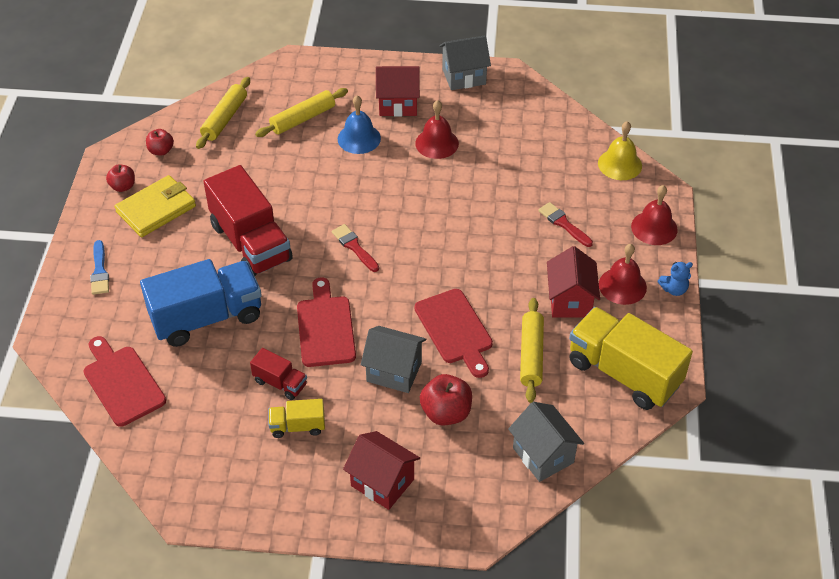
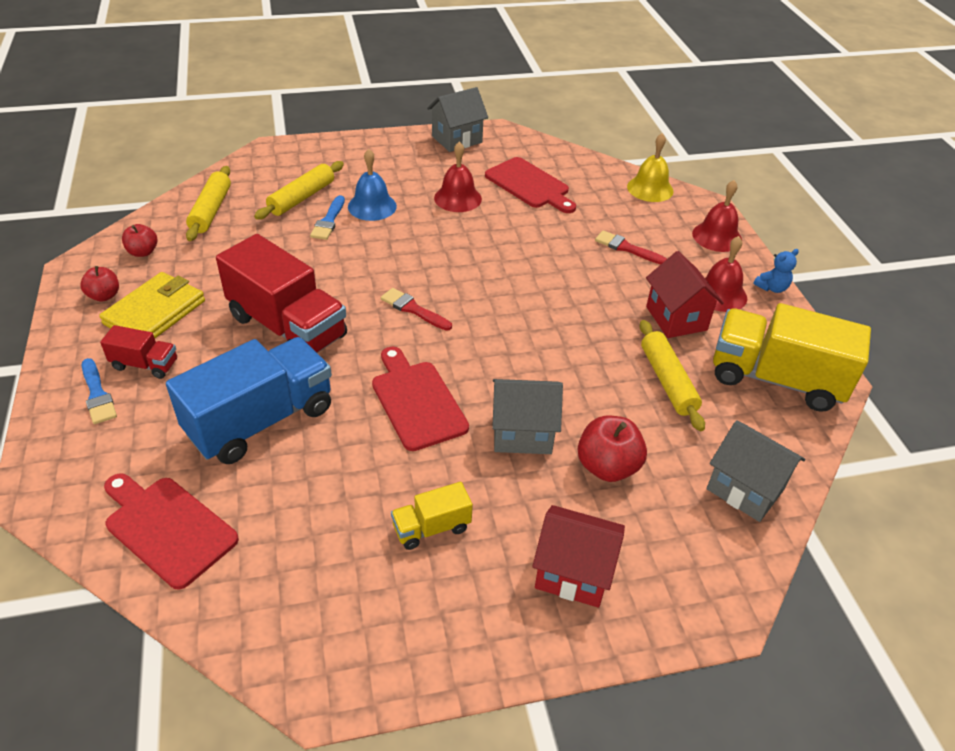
camera: 20 degrees left, 5 degrees down
(280, 383) = (386, 478): red truck -> red truck (145, 365)
(317, 147) = (328, 221): none -> blue brush
(398, 104) = (400, 171): red house -> none
(455, 330) = (570, 372): red cutting board -> red cutting board (529, 185)

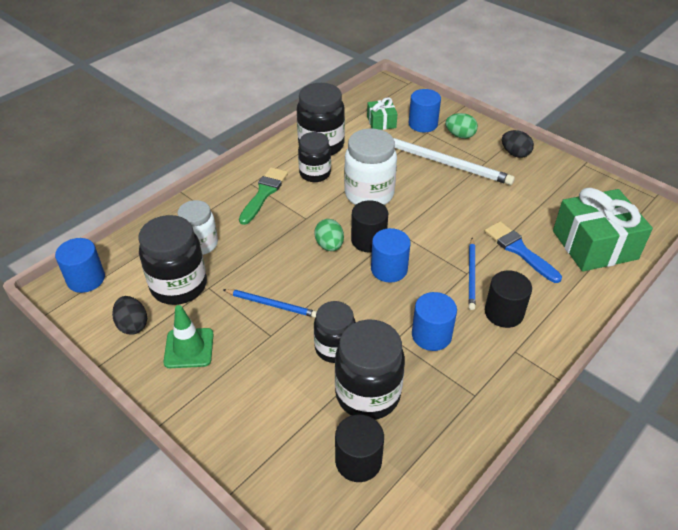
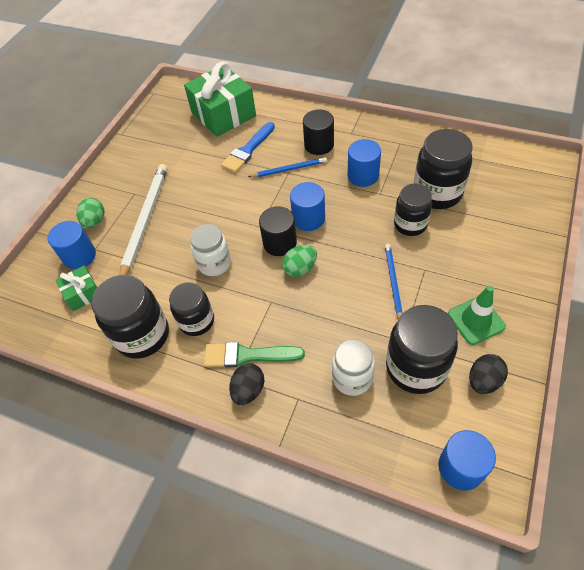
camera: 105 degrees left, 10 degrees up
(358, 461) = (489, 181): black cylinder -> none
(369, 194) = (214, 263): white jar -> white jar, size x0.66
(515, 154) = (116, 177): black egg -> black egg (248, 390)

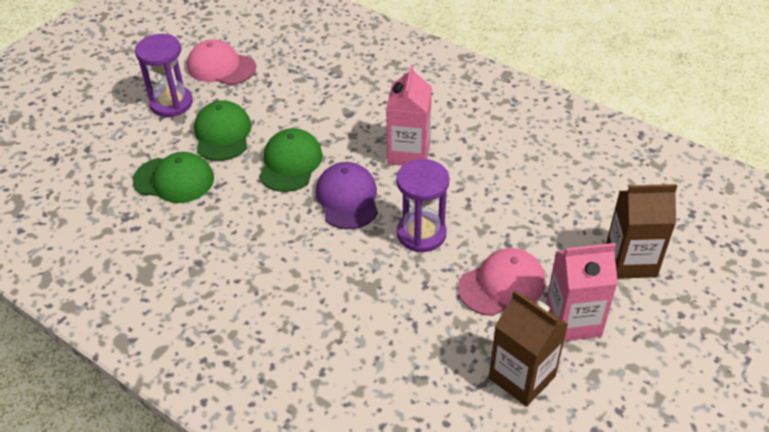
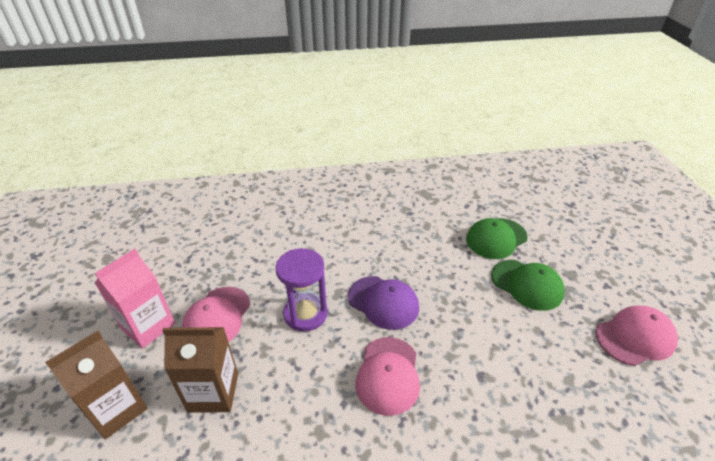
camera: 135 degrees right, 5 degrees down
(171, 103) = (596, 280): purple hourglass -> none
(290, 163) = (454, 298): green cap -> none
(408, 153) = (388, 375): pink carton -> pink cap
(522, 377) = (166, 273): brown carton -> brown carton (213, 392)

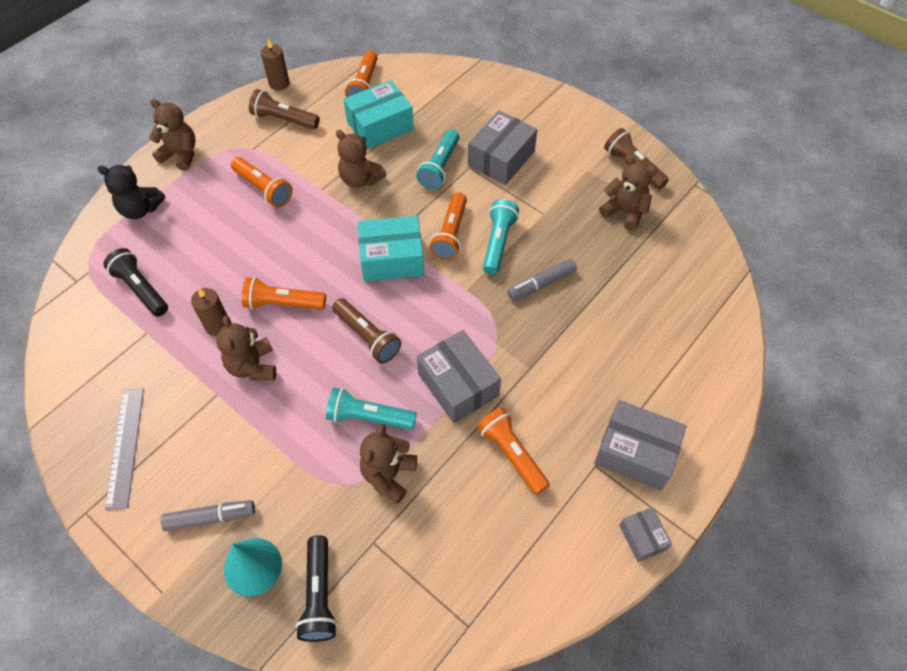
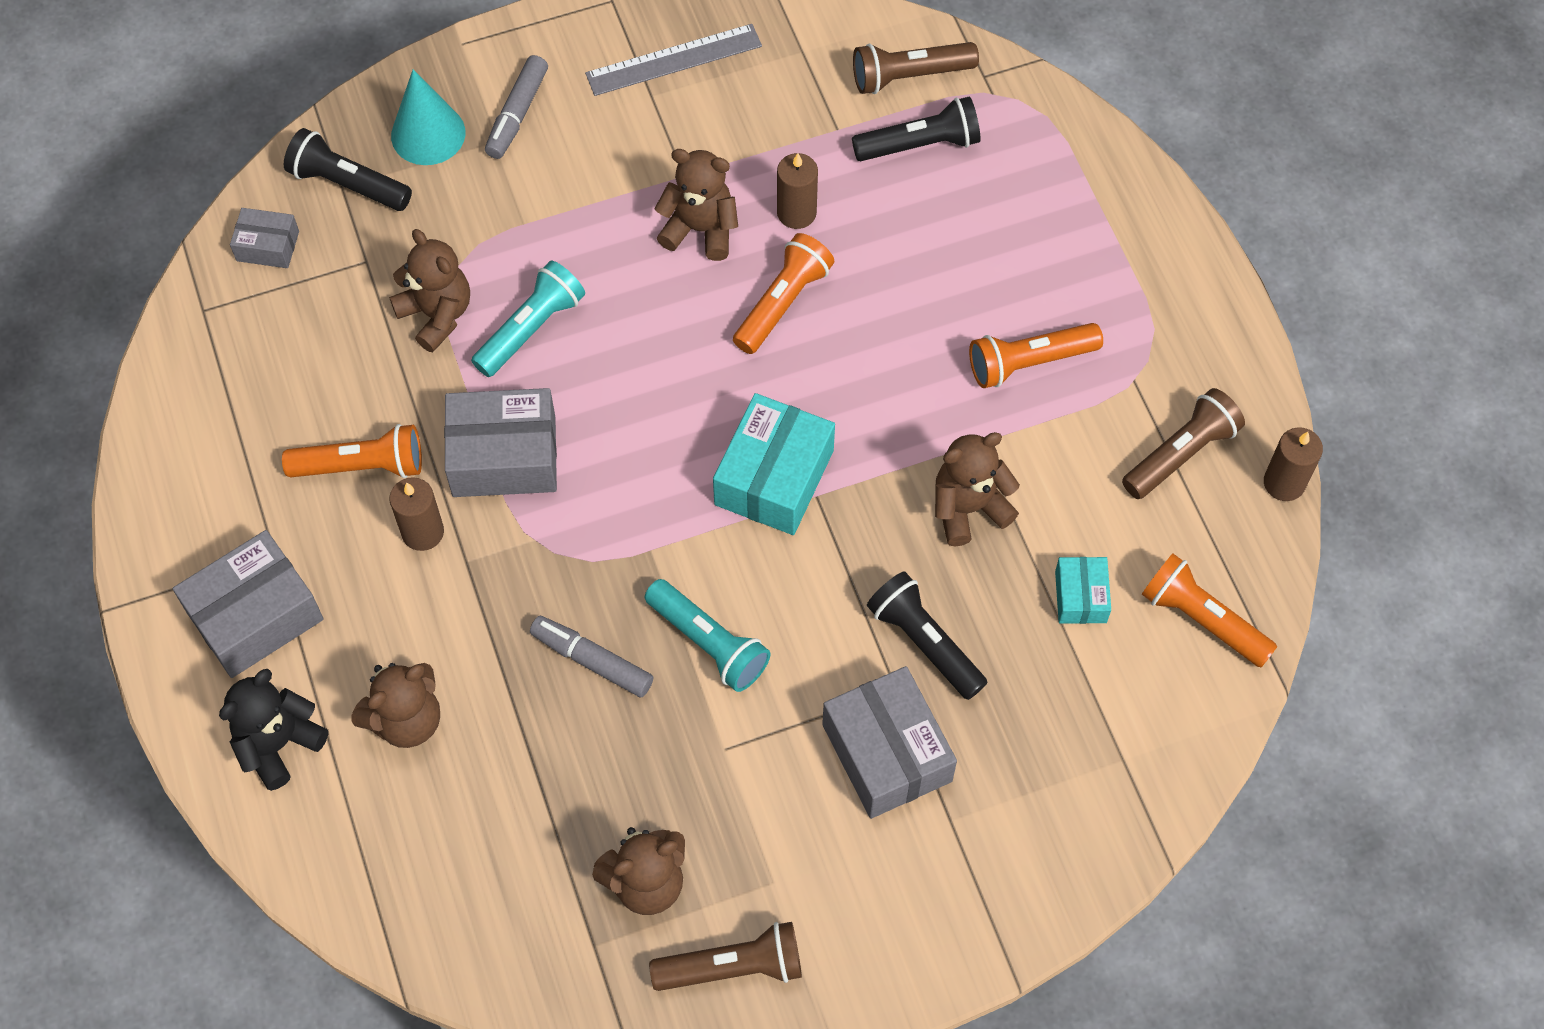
camera: 120 degrees right, 5 degrees up
(125, 446) = (674, 60): grey ruler -> grey ruler turned 45 degrees counterclockwise
(140, 209) = (1082, 188): black teddy bear -> black teddy bear (278, 744)
(181, 155) = (1176, 275): brown teddy bear -> brown teddy bear (406, 720)
(367, 337) = (656, 382): brown flashlight -> brown flashlight (909, 76)
(380, 126) = (1080, 597): turquoise box -> turquoise box, size x0.54
(440, 167) = (924, 642): turquoise flashlight -> black flashlight
(450, 234) = (769, 583): orange flashlight -> none
(529, 398) = (423, 532): none -> brown candle
(541, 284) = (592, 660): grey marker -> grey marker turned 60 degrees counterclockwise
(642, 537) = (151, 551): grey box -> grey box (268, 246)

WORK INSTRUCTIONS ::
Only the lines from the top of the material through the line containing "(408, 153) = (388, 375): pink" should be written out, exactly and without pictures.

EXERCISE ANSWER ::
camera: 20 degrees left, 5 degrees down
(280, 383) = (386, 478): red truck -> red truck (145, 365)
(317, 147) = (328, 221): none -> blue brush
(398, 104) = (400, 171): red house -> none
(455, 330) = (570, 372): red cutting board -> red cutting board (529, 185)

camera: 105 degrees left, 10 degrees up
(358, 461) = (489, 181): black cylinder -> none
(369, 194) = (214, 263): white jar -> white jar, size x0.66
(515, 154) = (116, 177): black egg -> black egg (248, 390)

camera: 135 degrees right, 5 degrees down
(171, 103) = (596, 280): purple hourglass -> none
(290, 163) = (454, 298): green cap -> none
(408, 153) = (388, 375): pink carton -> pink cap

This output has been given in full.